◆ ACTION ITEM
Search the records for the string "royal", and show each line where it appears.

[Stored data entries]

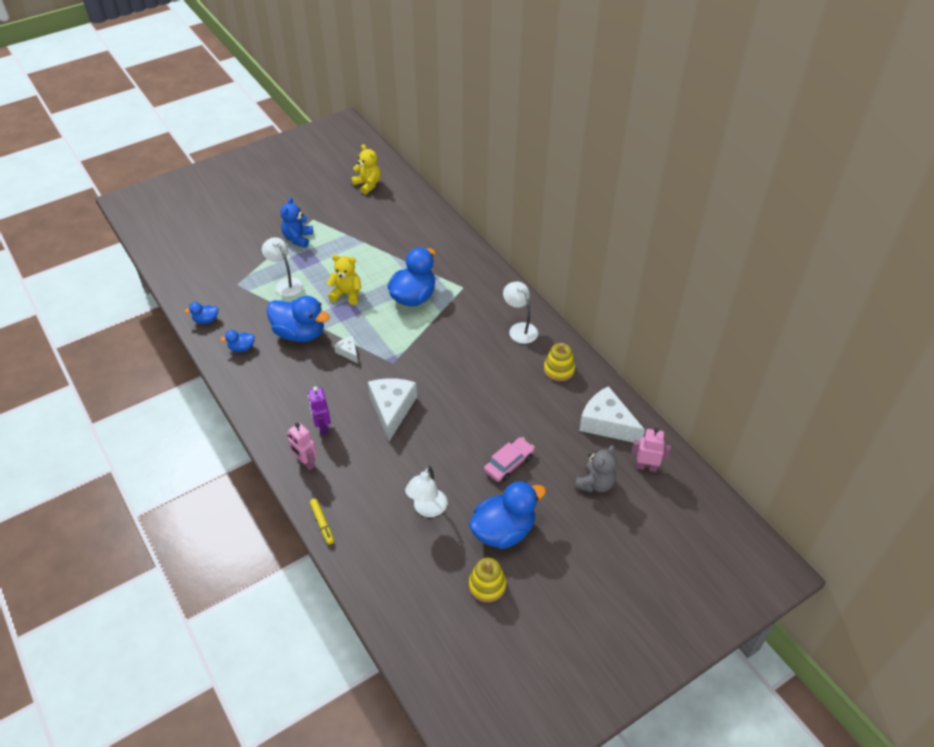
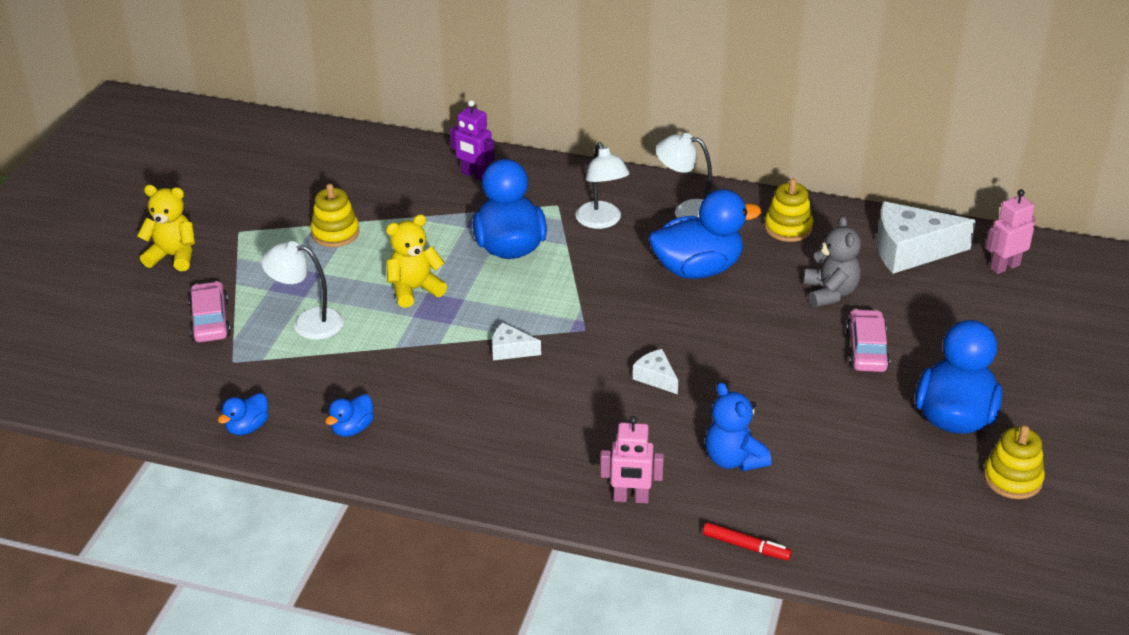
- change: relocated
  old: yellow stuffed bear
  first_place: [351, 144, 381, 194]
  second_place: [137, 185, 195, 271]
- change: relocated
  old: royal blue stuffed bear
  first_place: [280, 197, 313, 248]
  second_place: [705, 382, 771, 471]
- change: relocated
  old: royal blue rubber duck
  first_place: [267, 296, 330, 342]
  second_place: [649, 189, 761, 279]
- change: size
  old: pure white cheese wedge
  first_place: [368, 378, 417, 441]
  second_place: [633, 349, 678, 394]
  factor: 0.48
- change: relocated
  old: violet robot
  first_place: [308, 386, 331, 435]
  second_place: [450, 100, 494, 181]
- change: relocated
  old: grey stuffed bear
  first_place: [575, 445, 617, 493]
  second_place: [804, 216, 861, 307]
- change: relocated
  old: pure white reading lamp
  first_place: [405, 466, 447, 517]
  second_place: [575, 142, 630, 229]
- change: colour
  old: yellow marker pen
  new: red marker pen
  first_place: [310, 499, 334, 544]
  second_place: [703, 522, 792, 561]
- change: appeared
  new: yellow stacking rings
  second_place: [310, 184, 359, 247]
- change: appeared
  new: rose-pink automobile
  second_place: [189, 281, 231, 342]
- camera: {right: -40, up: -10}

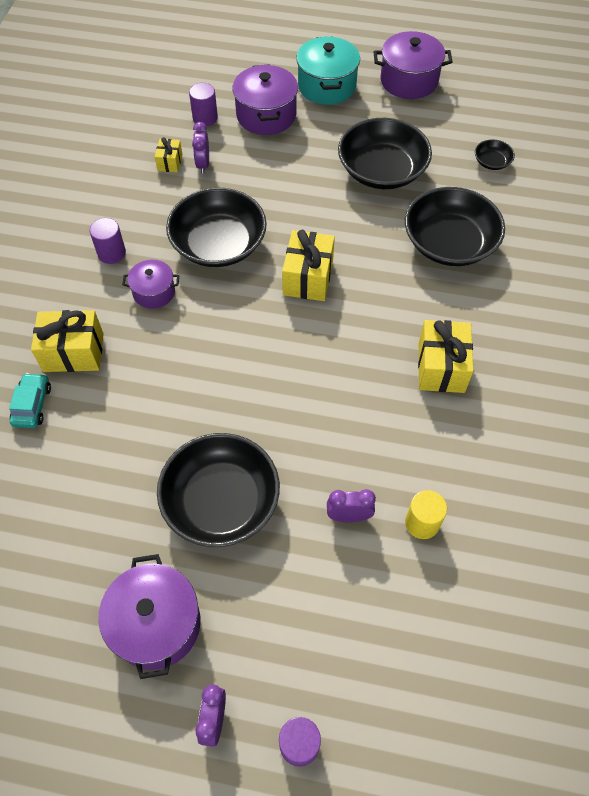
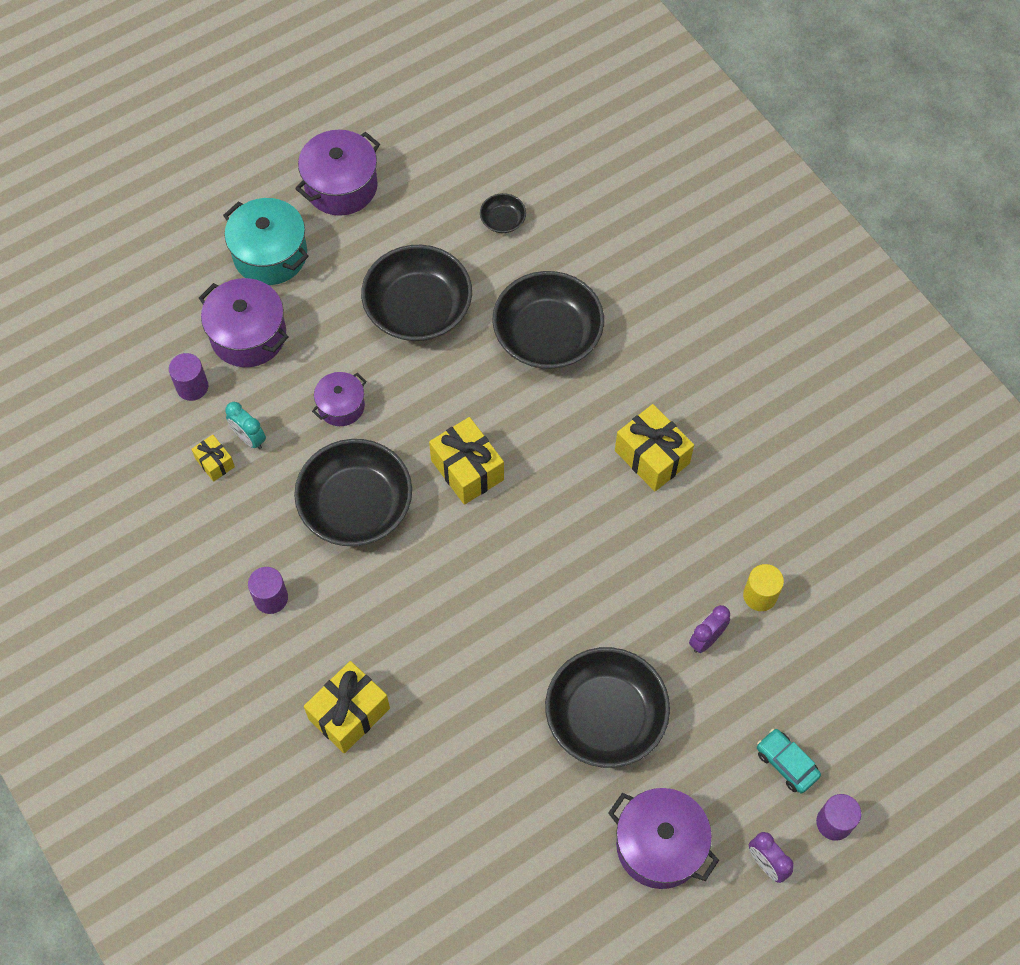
- change: colour
  old: violet clock
  new: aqua clock
  first_place: [192, 122, 209, 174]
  second_place: [225, 402, 266, 449]
- change: relocated
  old: violet pot
  first_place: [122, 260, 179, 309]
  second_place: [312, 372, 367, 426]
- change: relocated
  old: aqua automobile
  first_place: [9, 373, 51, 428]
  second_place: [757, 729, 821, 793]
- camera: {right: -45, up: 5}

◆ RESPONSE BELOW
  old: royal blue stuffed bear
  old: royal blue rubber duck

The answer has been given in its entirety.